__Problem statement__
Print the listing in its entirety and exactly, leaving out images.

__Task input__
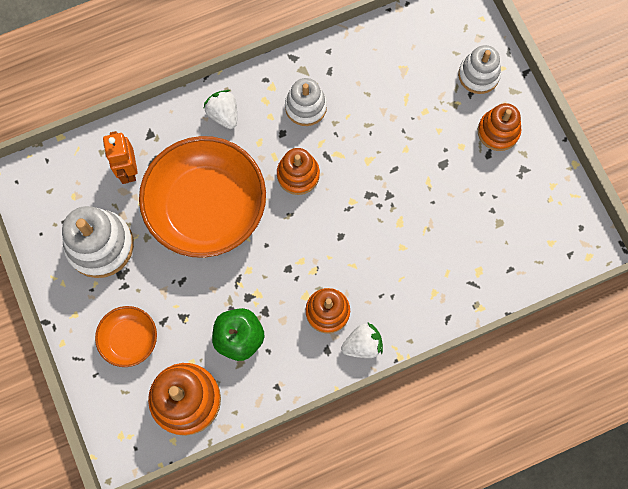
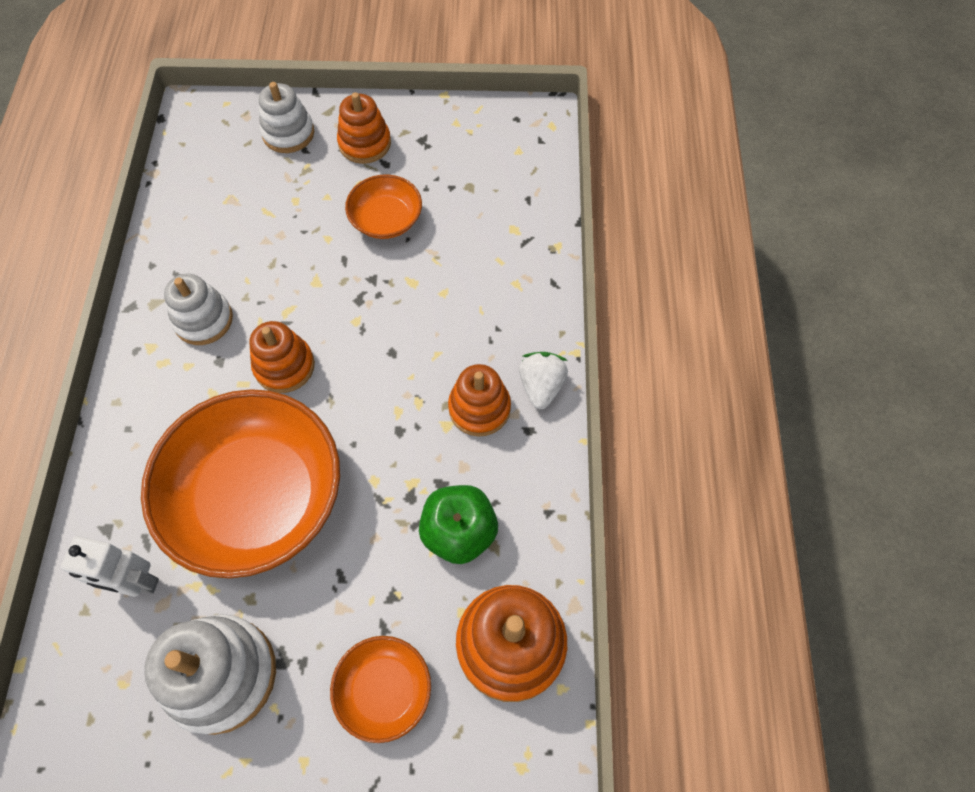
camera: 65 degrees left, 10 degrees down
(128, 170) = (136, 582): orange robot -> white robot
(223, 114) = (145, 420): white strawberry -> none
(441, 180) = (386, 219): none -> orange bowl

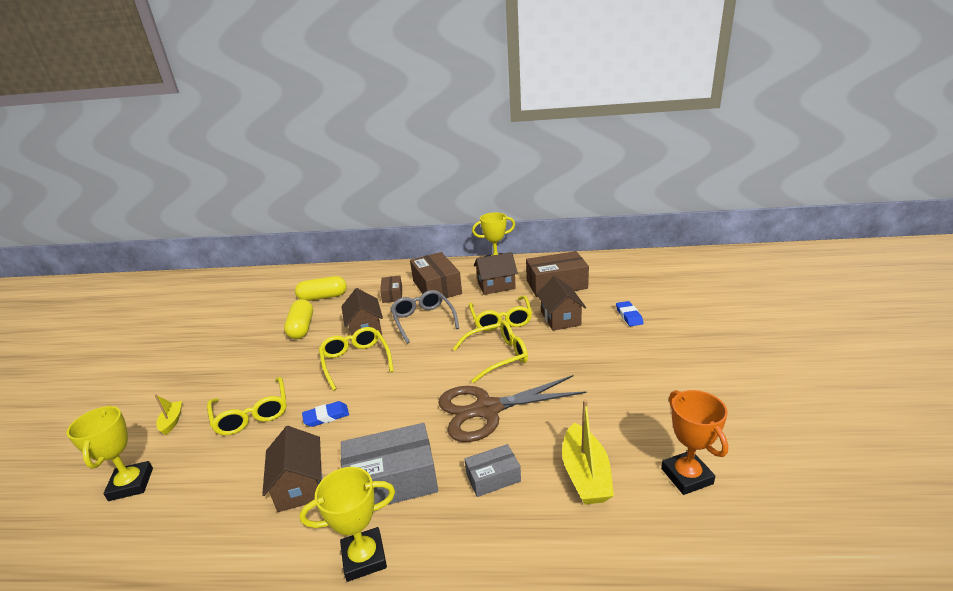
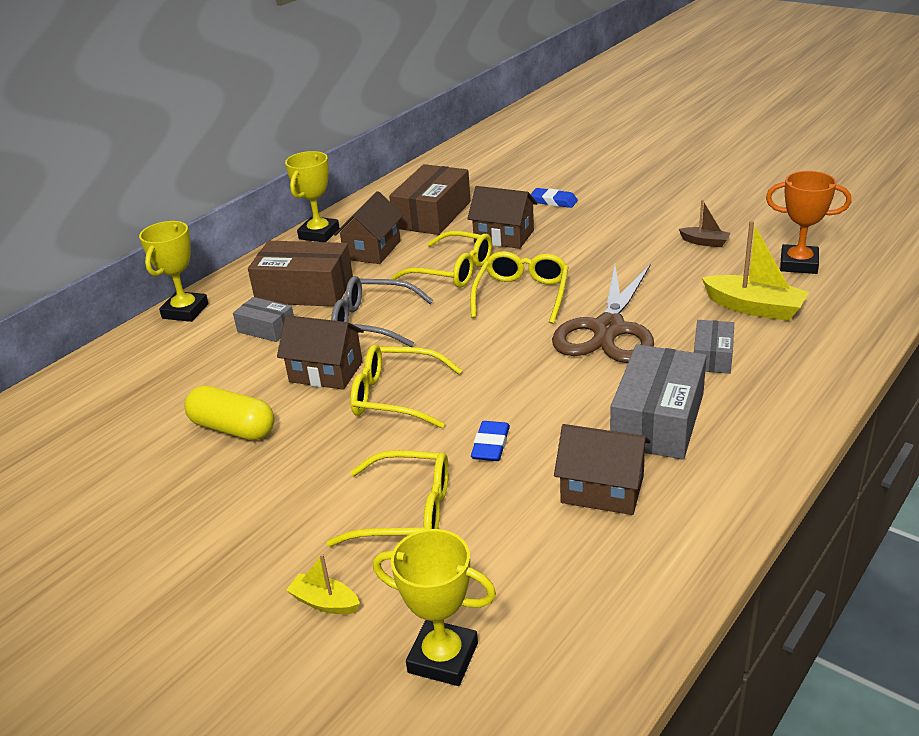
camera: 55 degrees left, 5 degrees up
(323, 297) = (168, 391): yellow capsule -> none
(364, 557) = (752, 463): yellow trophy -> yellow trophy (185, 311)
(392, 294) = (266, 329): brown box -> grey box
(657, 406) = (704, 242): none -> brown boat

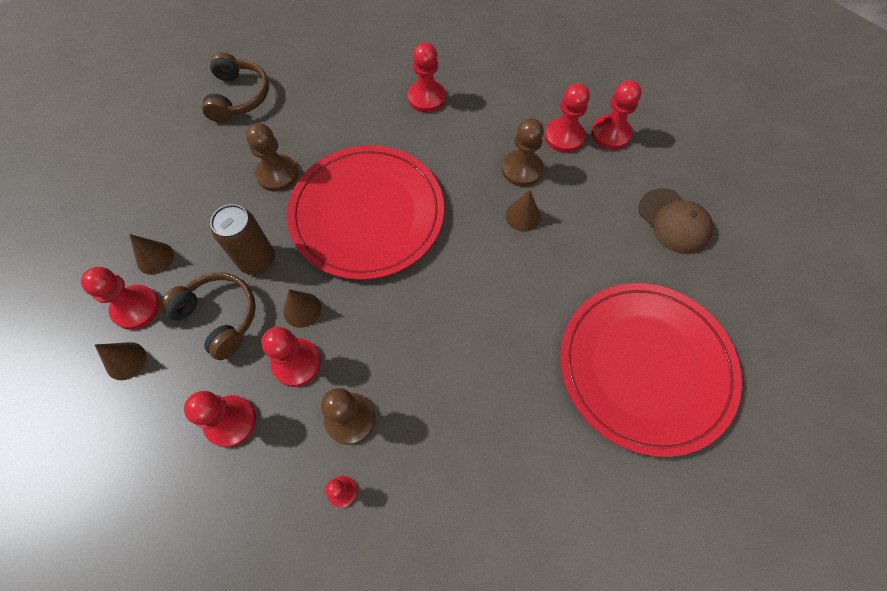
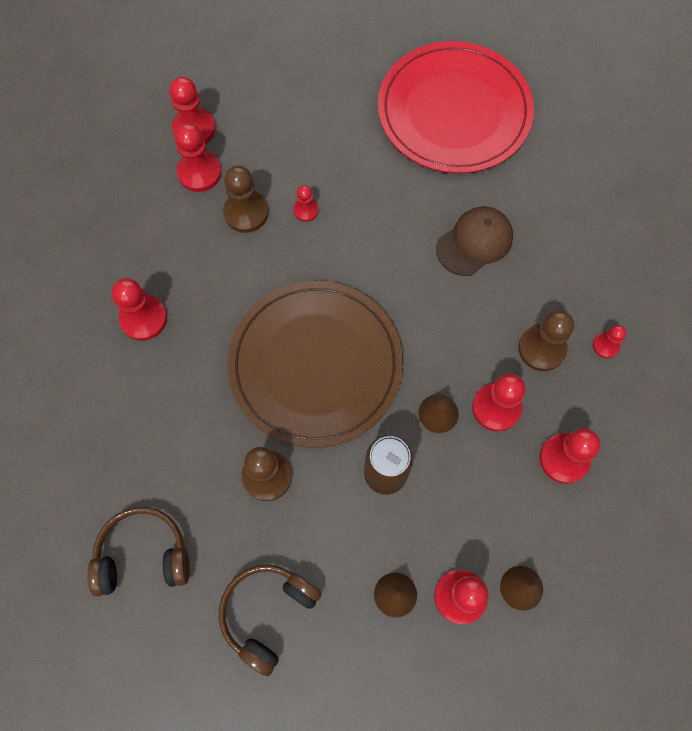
camera: 95 degrees left, 5 degrees up
(219, 317) = (458, 499): brown headphones -> brown headphones (267, 613)
(367, 214) = (315, 365): red plate -> brown plate
(522, 216) = (306, 210): brown cone -> red pawn
(674, 221) = (301, 80): brown cap -> brown cap (474, 242)

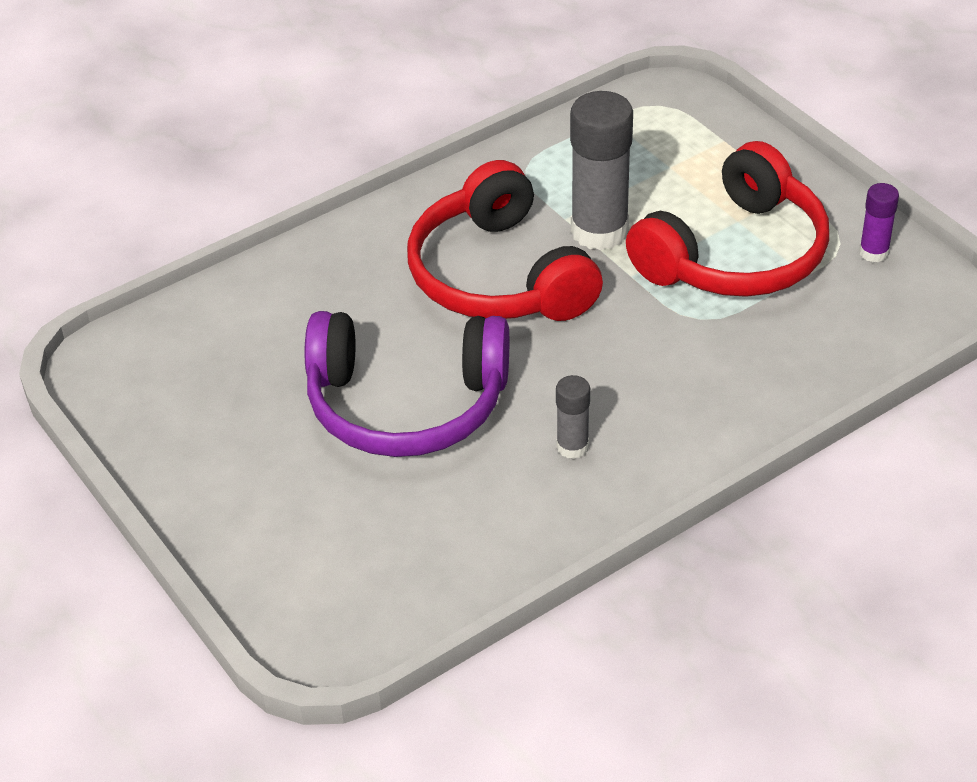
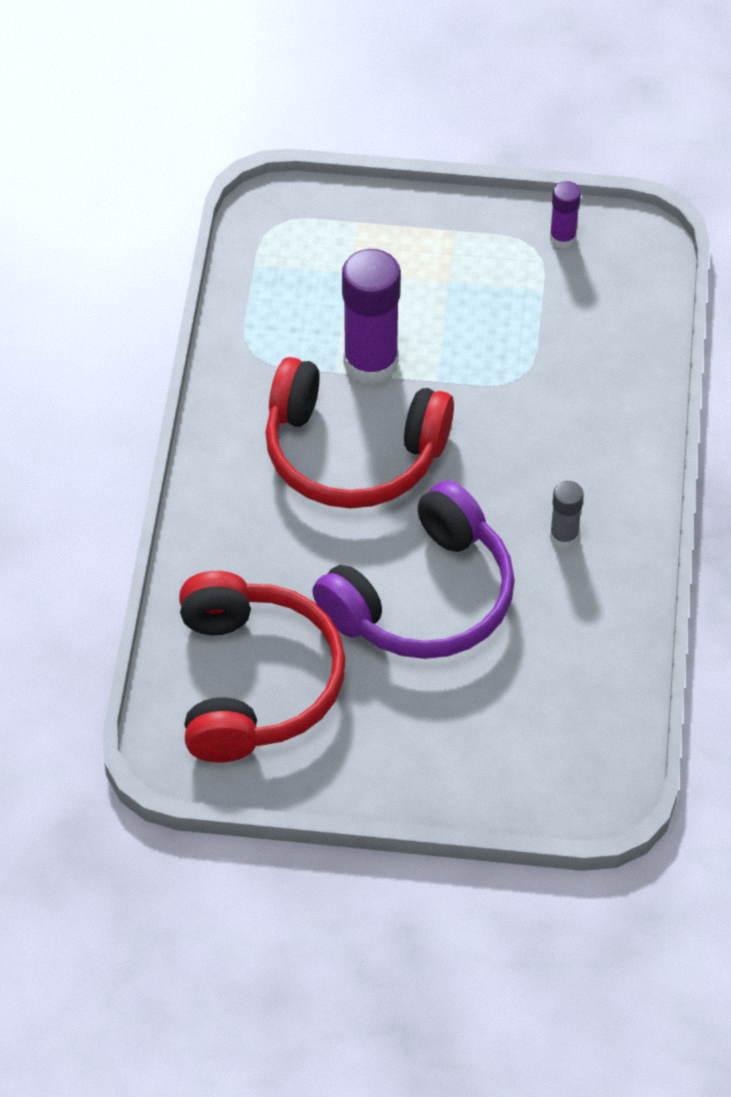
camera: 50 degrees left, 10 degrees up
(599, 231) = (371, 363): grey glue stick -> purple glue stick
(735, 254) = (481, 309): red headphones -> red headphones (255, 682)

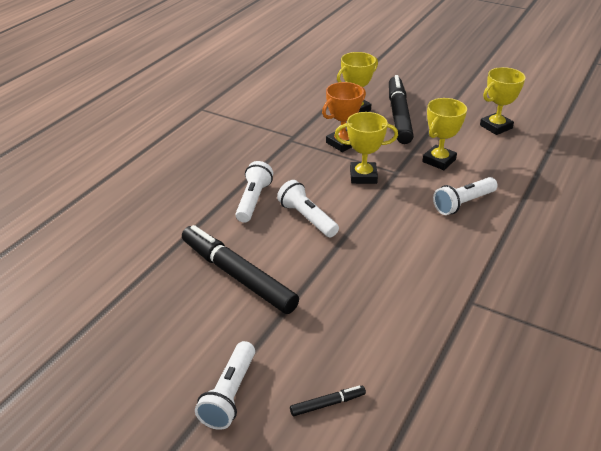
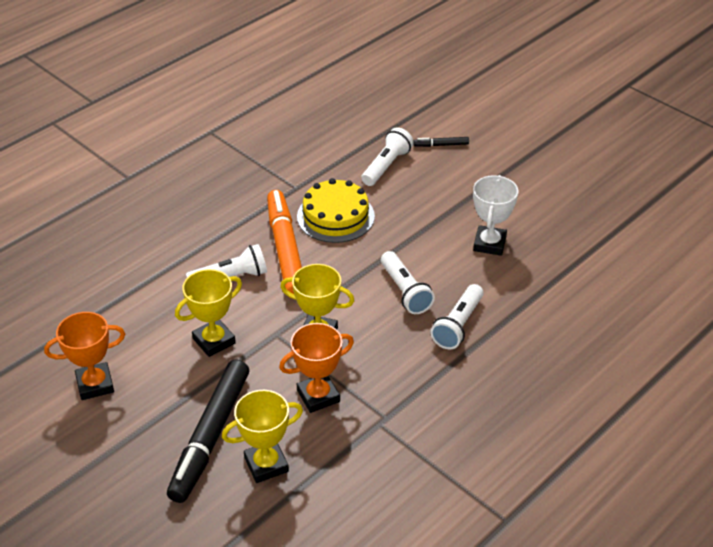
camera: 165 degrees left, 5 degrees up
(229, 394) = (509, 161): white flashlight -> white flashlight (386, 166)
(238, 276) = (489, 244): black marker -> white trophy
(407, 276) = (335, 216): none -> yellow cake
(433, 234) = (286, 250): none -> orange marker
(496, 127) = (95, 384): yellow trophy -> orange trophy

__Result__
camera: 65 degrees left, 10 degrees down
(128, 170) = (136, 582): orange robot -> white robot
(223, 114) = (145, 420): white strawberry -> none
(441, 180) = (386, 219): none -> orange bowl

camera: 55 degrees left, 5 degrees up
(323, 297) = (168, 391): yellow capsule -> none
(364, 557) = (752, 463): yellow trophy -> yellow trophy (185, 311)
(392, 294) = (266, 329): brown box -> grey box
(657, 406) = (704, 242): none -> brown boat

camera: 95 degrees left, 5 degrees up
(219, 317) = (458, 499): brown headphones -> brown headphones (267, 613)
(367, 214) = (315, 365): red plate -> brown plate
(522, 216) = (306, 210): brown cone -> red pawn
(674, 221) = (301, 80): brown cap -> brown cap (474, 242)

camera: 50 degrees left, 10 degrees up
(599, 231) = (371, 363): grey glue stick -> purple glue stick
(735, 254) = (481, 309): red headphones -> red headphones (255, 682)

camera: 165 degrees left, 5 degrees up
(229, 394) = (509, 161): white flashlight -> white flashlight (386, 166)
(238, 276) = (489, 244): black marker -> white trophy
(407, 276) = (335, 216): none -> yellow cake
(433, 234) = (286, 250): none -> orange marker
(496, 127) = (95, 384): yellow trophy -> orange trophy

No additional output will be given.